## DATASET CONTENT
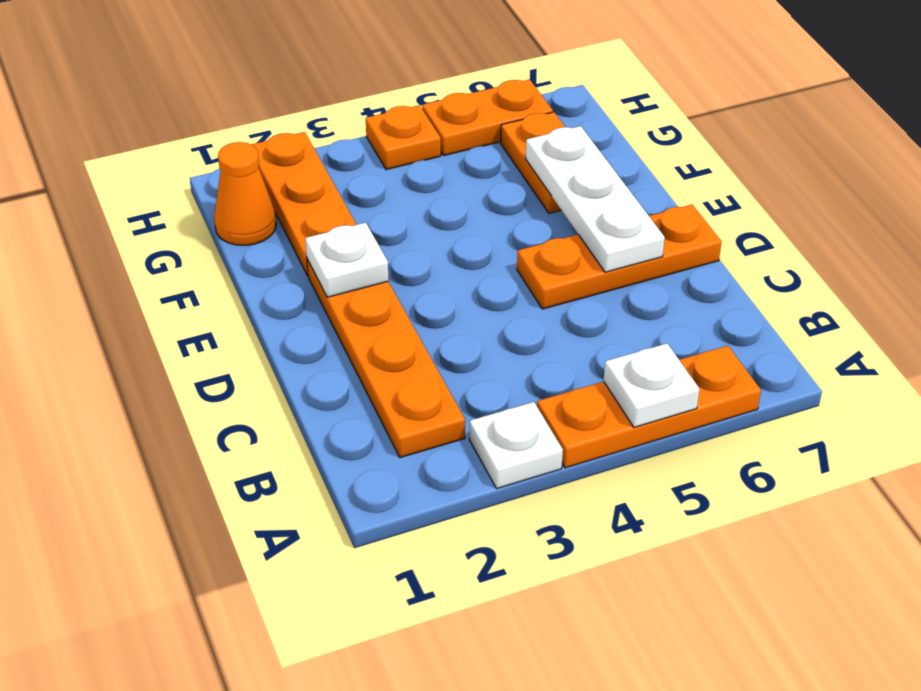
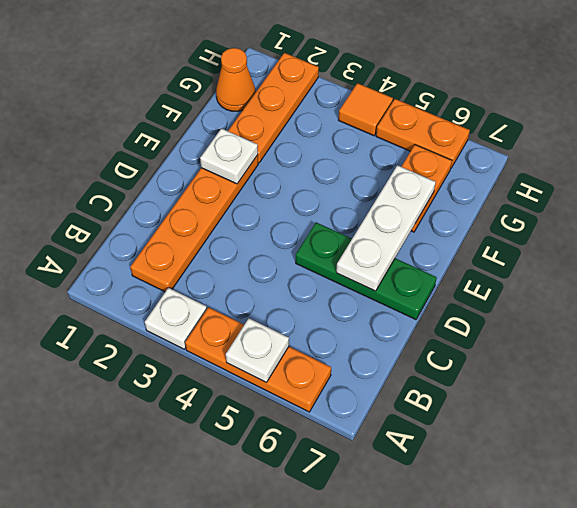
orange plate D5:D7 level 1 -> green plate D5:D7 level 1
orange plate H4 level 1 -> orange tile H4 level 1

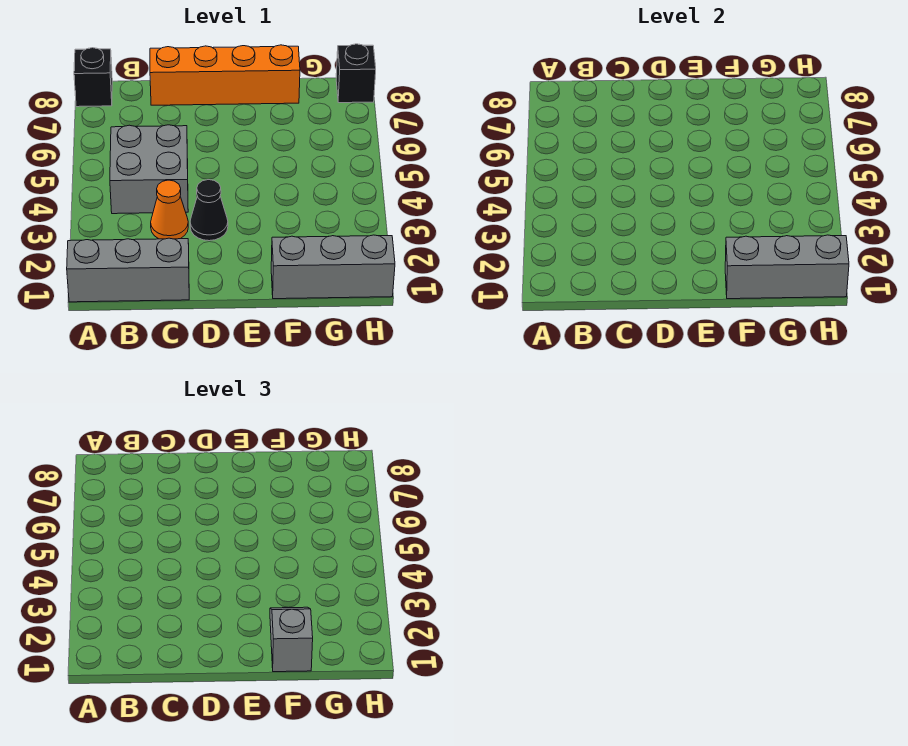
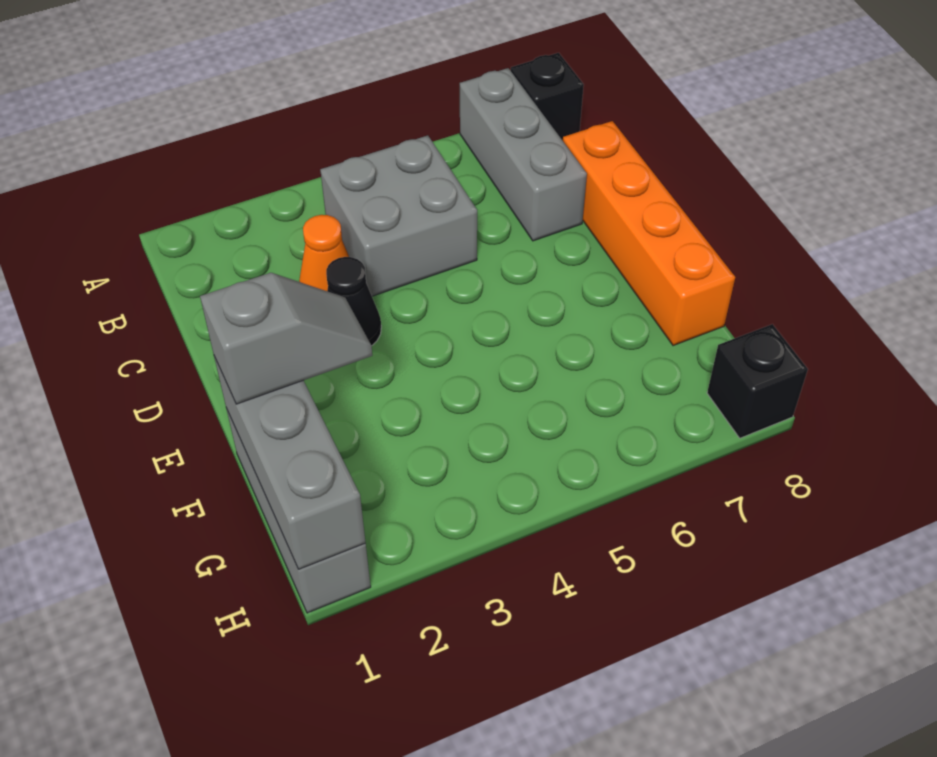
grey brick A1:C1 level 1 -> grey brick A7:C7 level 1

## DIRECTIONS
Any picture in the listing above gets left out; output the rest exactly.

## EXERCISE RESULT
orange plate D5:D7 level 1 -> green plate D5:D7 level 1
orange plate H4 level 1 -> orange tile H4 level 1

grey brick A1:C1 level 1 -> grey brick A7:C7 level 1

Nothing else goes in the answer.